# [Satellite image grounding data]
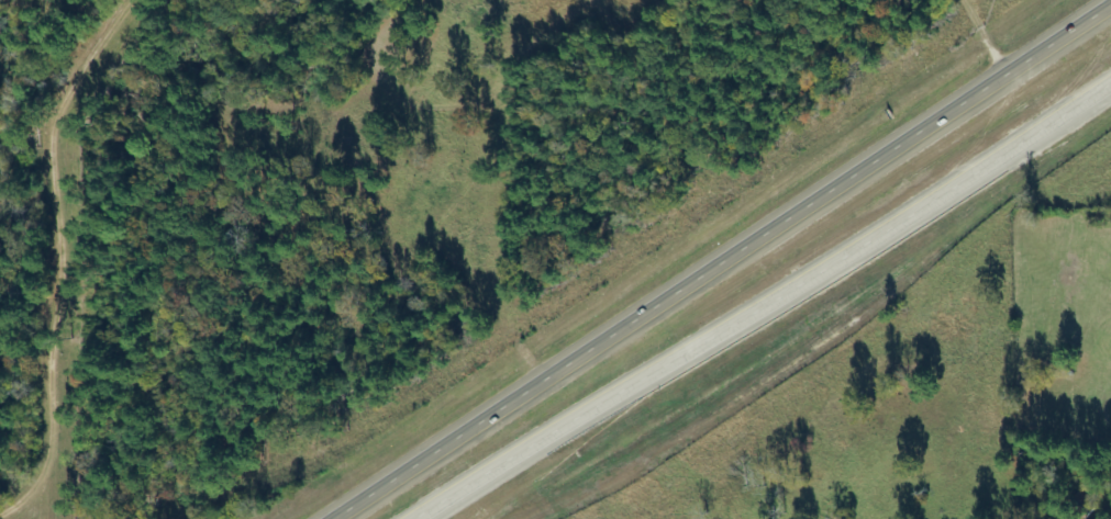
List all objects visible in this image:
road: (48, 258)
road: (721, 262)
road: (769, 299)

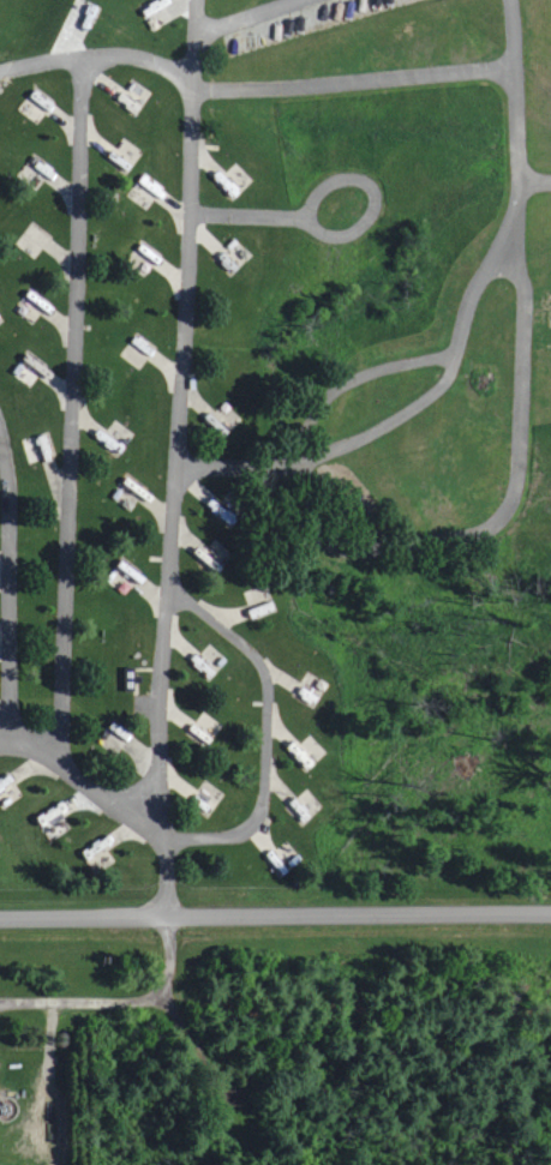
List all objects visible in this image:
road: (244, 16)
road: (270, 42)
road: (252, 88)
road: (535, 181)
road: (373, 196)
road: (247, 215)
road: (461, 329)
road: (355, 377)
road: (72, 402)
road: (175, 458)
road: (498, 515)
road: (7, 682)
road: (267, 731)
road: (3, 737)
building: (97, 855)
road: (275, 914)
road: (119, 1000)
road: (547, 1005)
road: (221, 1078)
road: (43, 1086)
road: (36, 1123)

# [Action item]
Return all entries preceding this task exactly as they stand, leaving any picture out.

# [Result for this exercise]
List all objects visible in this image:
road: (48, 258)
road: (721, 262)
road: (769, 299)

List all objects visible in this image:
road: (244, 16)
road: (270, 42)
road: (252, 88)
road: (535, 181)
road: (373, 196)
road: (247, 215)
road: (461, 329)
road: (355, 377)
road: (72, 402)
road: (175, 458)
road: (498, 515)
road: (7, 682)
road: (267, 731)
road: (3, 737)
building: (97, 855)
road: (275, 914)
road: (119, 1000)
road: (547, 1005)
road: (221, 1078)
road: (43, 1086)
road: (36, 1123)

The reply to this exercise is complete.